Set exercise: Please reproduce all of the material below word for word, leaving out the pictures.
------------------------------------
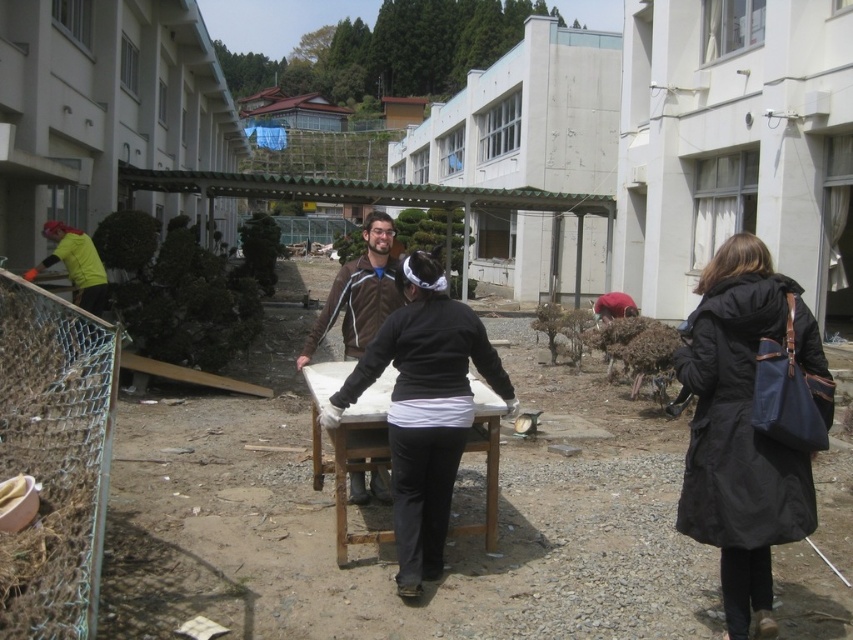
Question: Can you confirm if black fabric coat at right is positioned below brown leather jacket at center?

Choices:
 (A) no
 (B) yes

Answer: (B)

Question: Can you confirm if brown leather jacket at center is positioned above yellow-green fabric at left?

Choices:
 (A) yes
 (B) no

Answer: (B)

Question: Estimate the real-world distances between objects in this image. Which object is farther from the yellow-green fabric at left?

Choices:
 (A) brown leather jacket at center
 (B) black fabric coat at right
 (C) black matte jacket at center

Answer: (B)

Question: Which object is closer to the camera taking this photo?

Choices:
 (A) black fabric coat at right
 (B) black matte jacket at center

Answer: (A)

Question: Which of the following is the farthest from the observer?

Choices:
 (A) (416, 570)
 (B) (801, 333)
 (C) (376, 497)

Answer: (C)

Question: Where is black fabric coat at right located in relation to yellow-green fabric at left in the image?

Choices:
 (A) below
 (B) above

Answer: (A)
------------------------------------
Reply to the exercise:
Question: Can you confirm if black fabric coat at right is positioned below brown leather jacket at center?

Choices:
 (A) no
 (B) yes

Answer: (B)

Question: Can you confirm if brown leather jacket at center is positioned above yellow-green fabric at left?

Choices:
 (A) yes
 (B) no

Answer: (B)

Question: Estimate the real-world distances between objects in this image. Which object is farther from the yellow-green fabric at left?

Choices:
 (A) brown leather jacket at center
 (B) black fabric coat at right
 (C) black matte jacket at center

Answer: (B)

Question: Which object is closer to the camera taking this photo?

Choices:
 (A) black fabric coat at right
 (B) black matte jacket at center

Answer: (A)

Question: Which of the following is the farthest from the observer?

Choices:
 (A) (416, 570)
 (B) (801, 333)
 (C) (376, 497)

Answer: (C)

Question: Where is black fabric coat at right located in relation to yellow-green fabric at left in the image?

Choices:
 (A) below
 (B) above

Answer: (A)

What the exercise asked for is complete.